### Stored dataset items

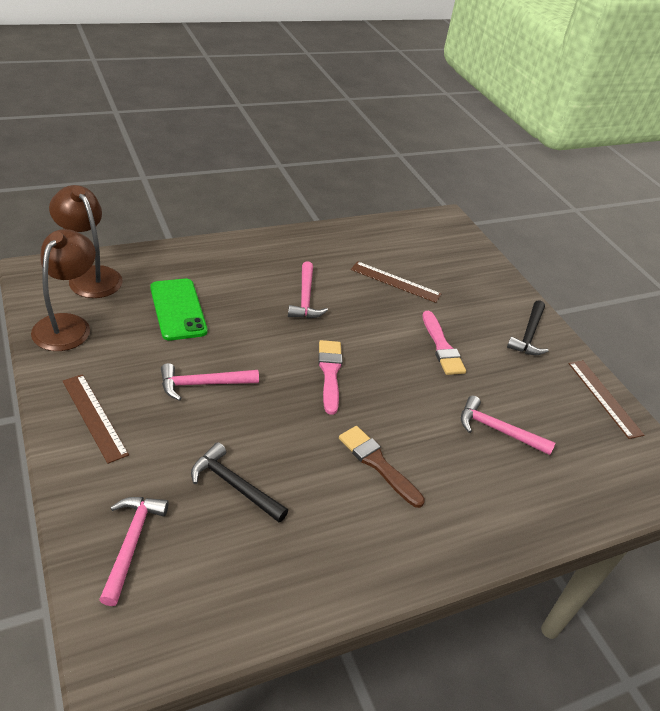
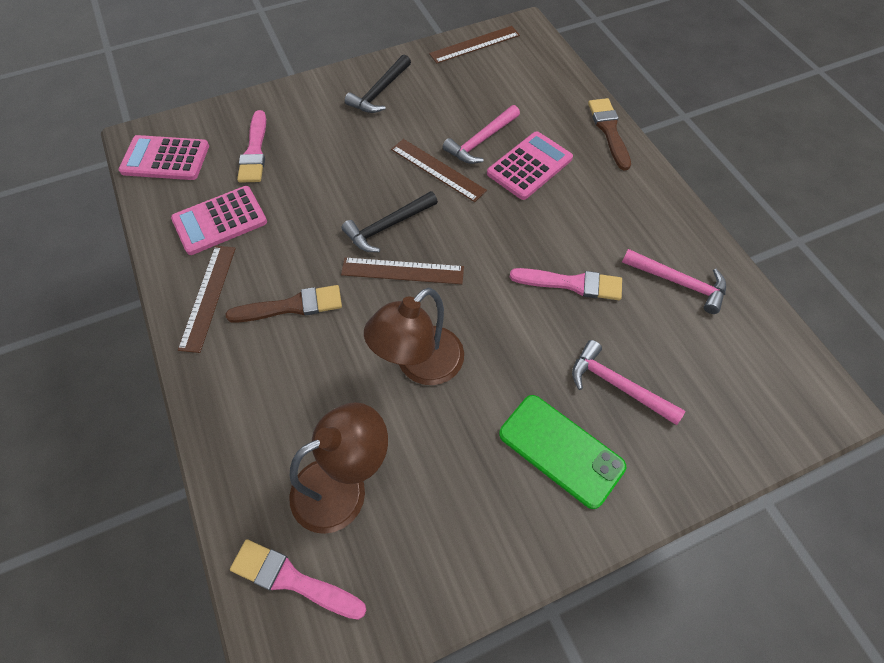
brown brush: 1 -> 2
brown ruler: 3 -> 4
pink brush: 2 -> 3
pink calculator: 0 -> 3
pink hammer: 4 -> 3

### What this task involves
Omit every picture, then repeat the remaining data exactly as it appears above.

### Response to the task
brown brush: 1 -> 2
brown ruler: 3 -> 4
pink brush: 2 -> 3
pink calculator: 0 -> 3
pink hammer: 4 -> 3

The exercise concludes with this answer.